▶ [Work to be completed]
For each entry below, write an exact copy and leave out the images.

▶ [Scene difference descriptions]
--- START ---

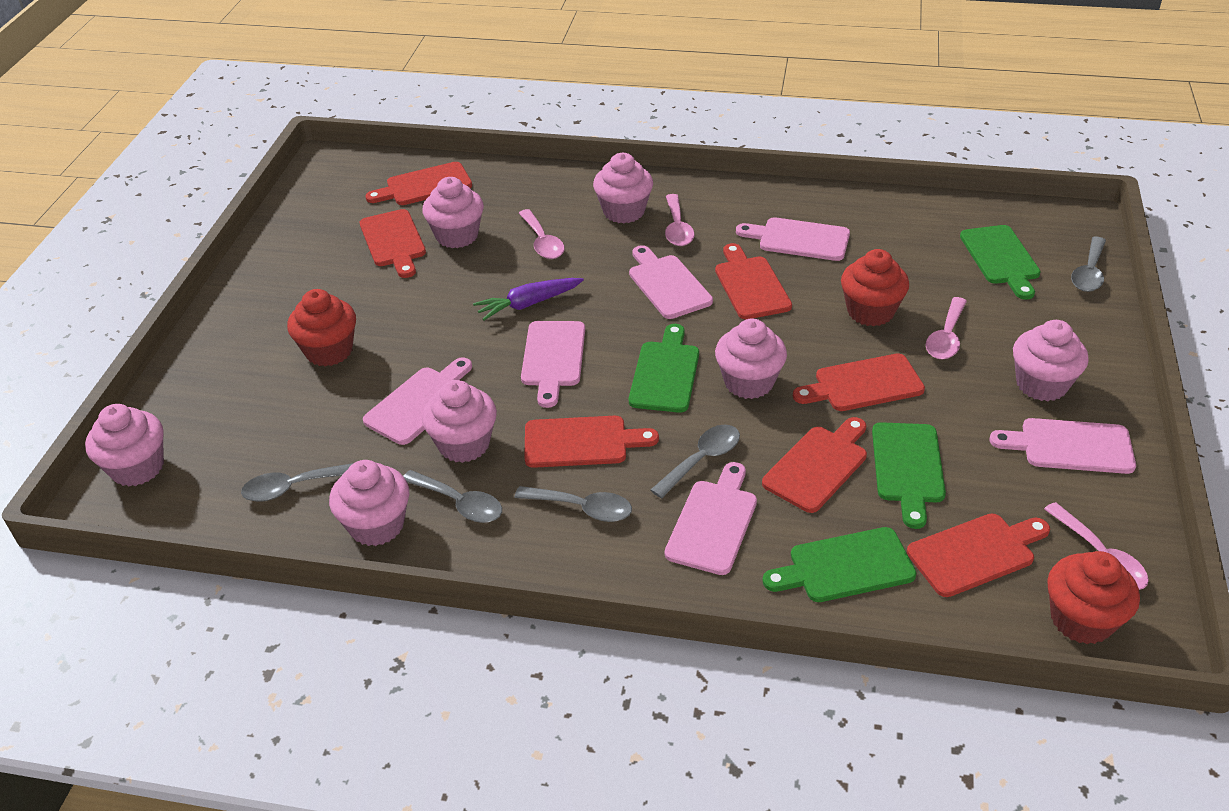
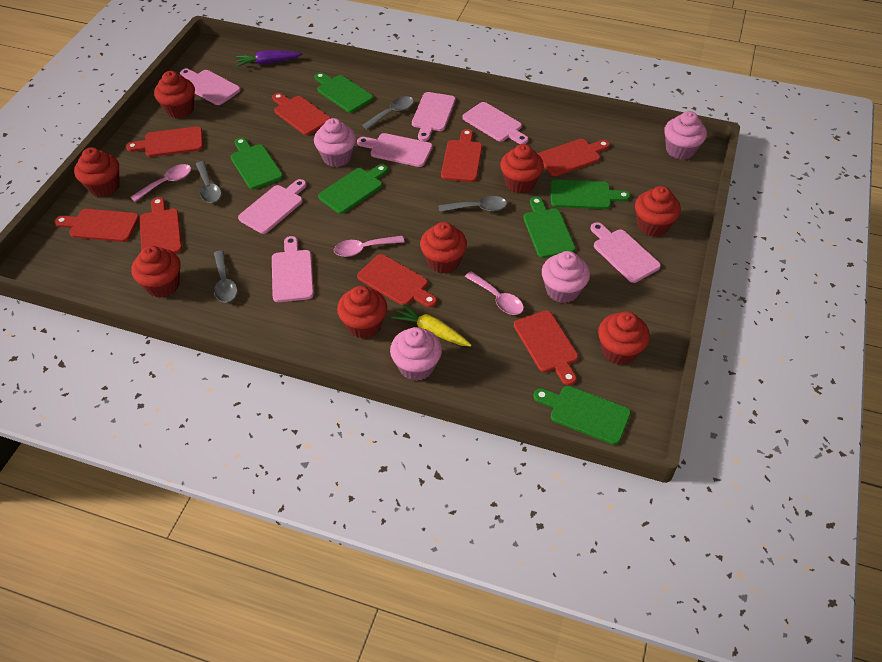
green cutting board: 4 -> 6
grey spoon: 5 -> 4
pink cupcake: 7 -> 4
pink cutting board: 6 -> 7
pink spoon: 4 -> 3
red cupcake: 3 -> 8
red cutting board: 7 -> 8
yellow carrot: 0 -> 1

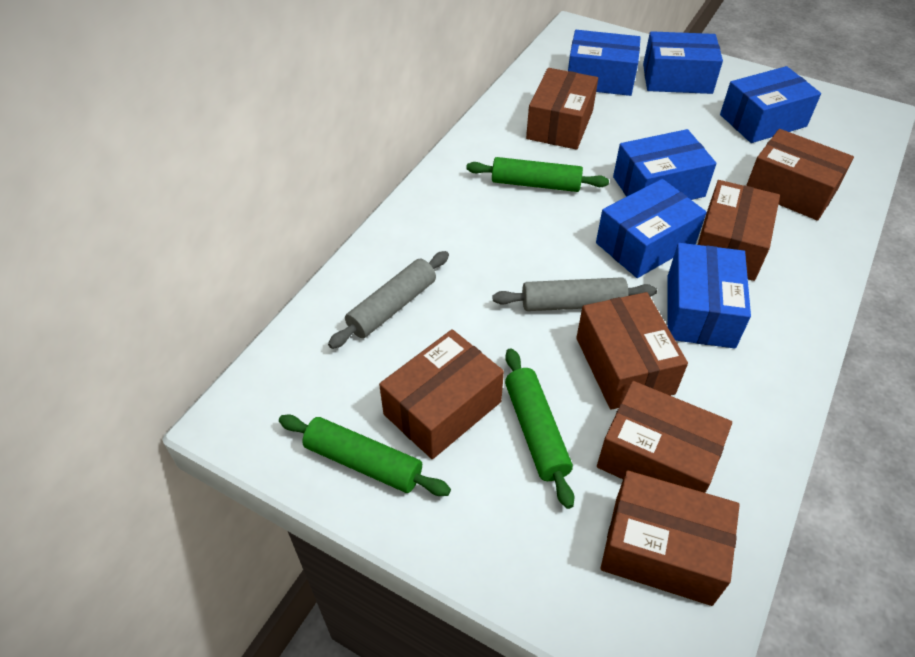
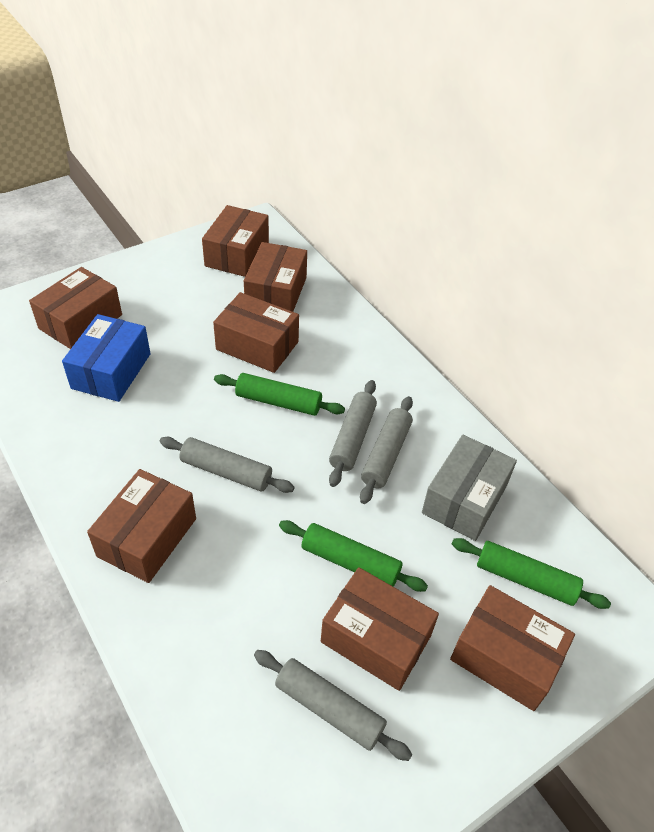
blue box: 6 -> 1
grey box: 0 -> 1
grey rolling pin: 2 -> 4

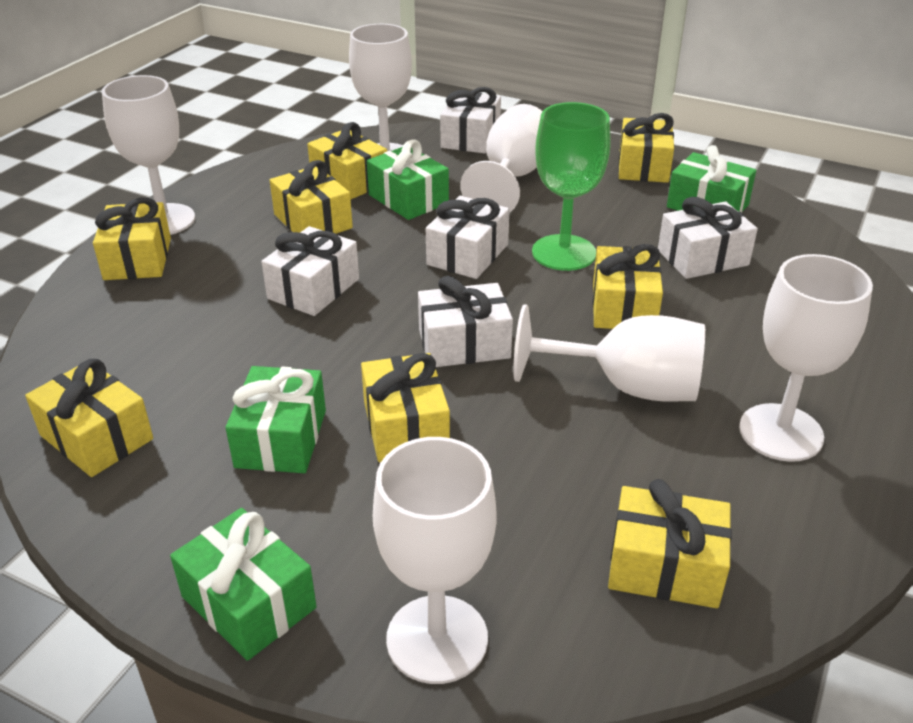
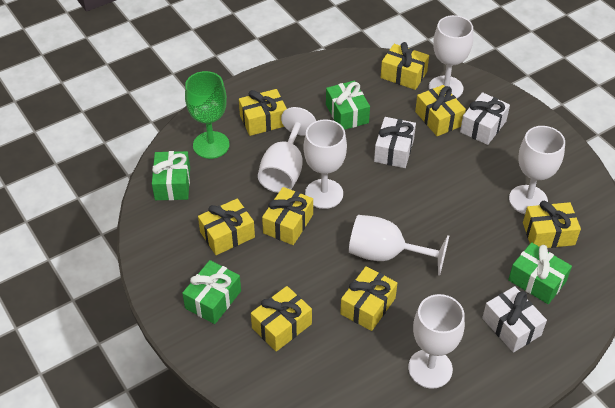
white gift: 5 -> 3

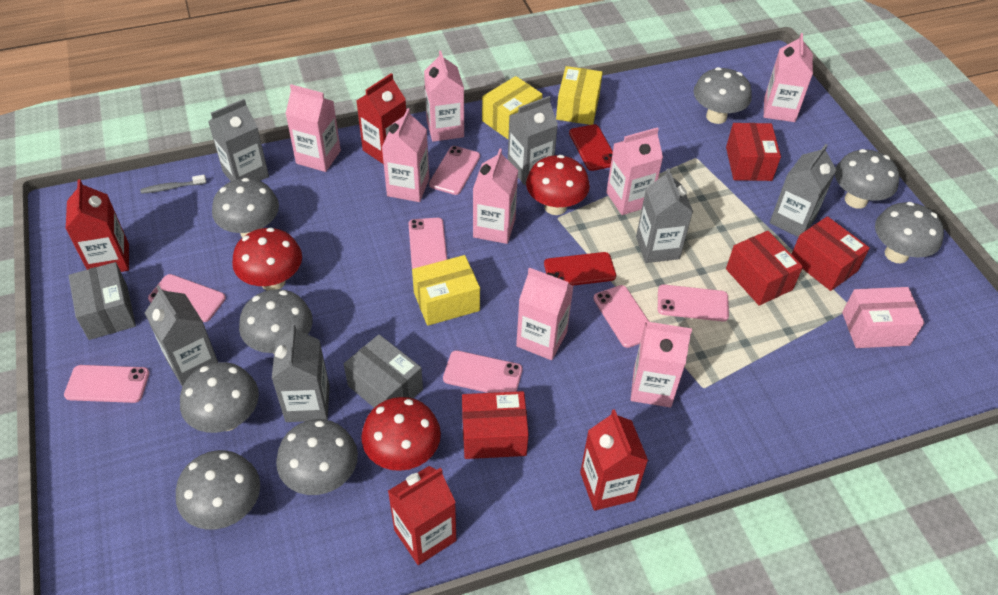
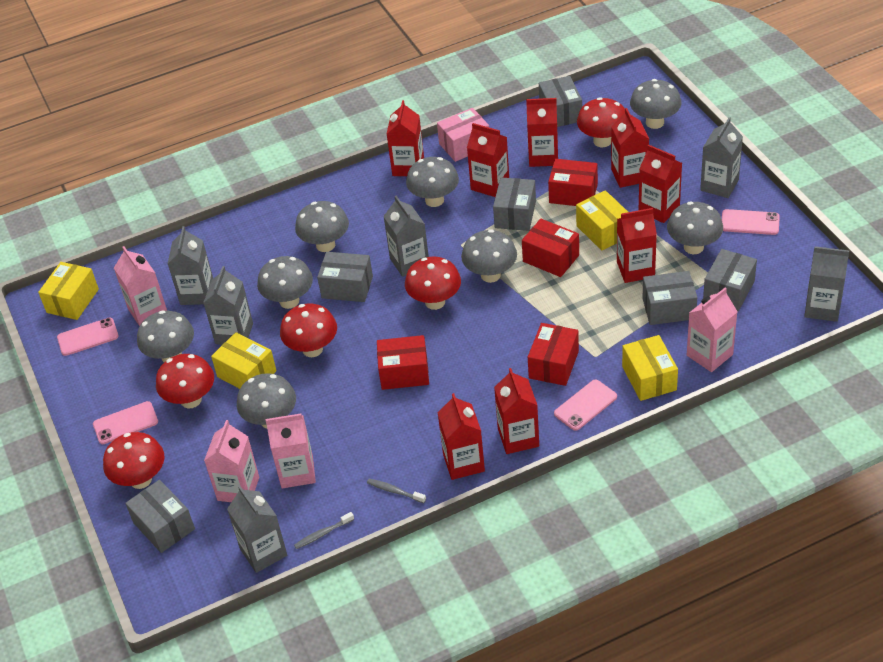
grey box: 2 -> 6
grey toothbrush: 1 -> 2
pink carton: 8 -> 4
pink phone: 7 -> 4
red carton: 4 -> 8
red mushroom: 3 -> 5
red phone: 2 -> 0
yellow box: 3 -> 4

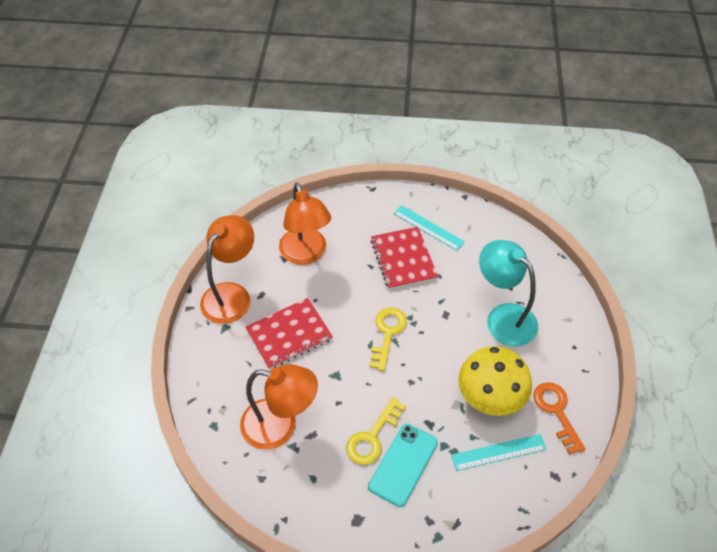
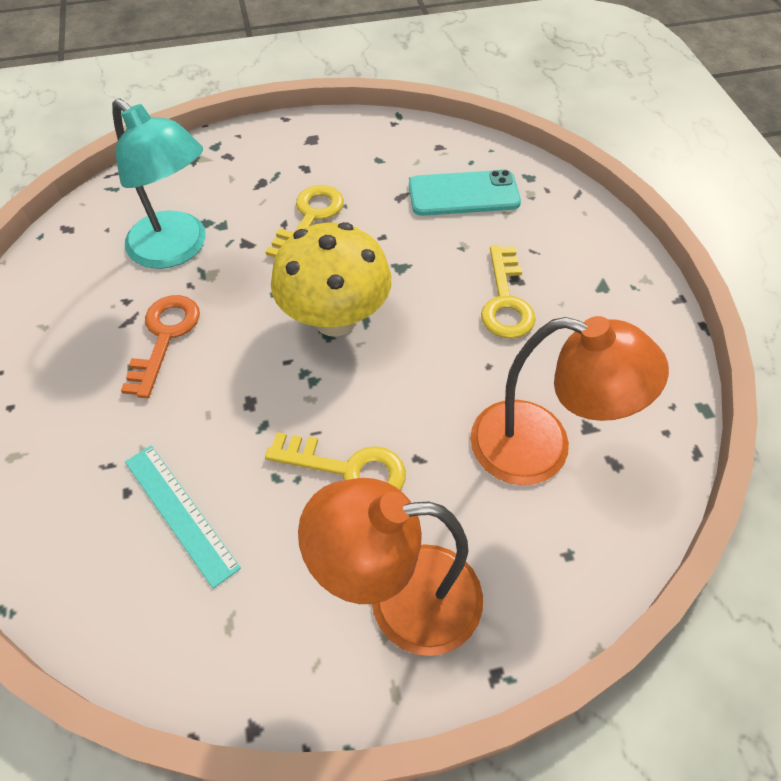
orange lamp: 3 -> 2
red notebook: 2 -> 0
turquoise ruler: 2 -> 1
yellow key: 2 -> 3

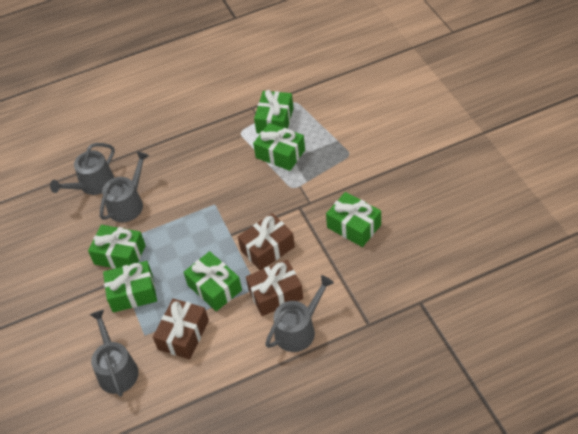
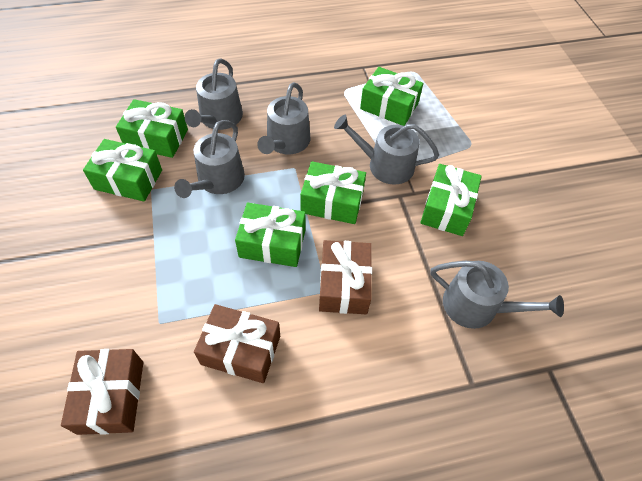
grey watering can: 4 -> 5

--- END ---

▶ [Task solution]
green cutting board: 4 -> 6
grey spoon: 5 -> 4
pink cupcake: 7 -> 4
pink cutting board: 6 -> 7
pink spoon: 4 -> 3
red cupcake: 3 -> 8
red cutting board: 7 -> 8
yellow carrot: 0 -> 1

blue box: 6 -> 1
grey box: 0 -> 1
grey rolling pin: 2 -> 4

white gift: 5 -> 3

grey box: 2 -> 6
grey toothbrush: 1 -> 2
pink carton: 8 -> 4
pink phone: 7 -> 4
red carton: 4 -> 8
red mushroom: 3 -> 5
red phone: 2 -> 0
yellow box: 3 -> 4

orange lamp: 3 -> 2
red notebook: 2 -> 0
turquoise ruler: 2 -> 1
yellow key: 2 -> 3

grey watering can: 4 -> 5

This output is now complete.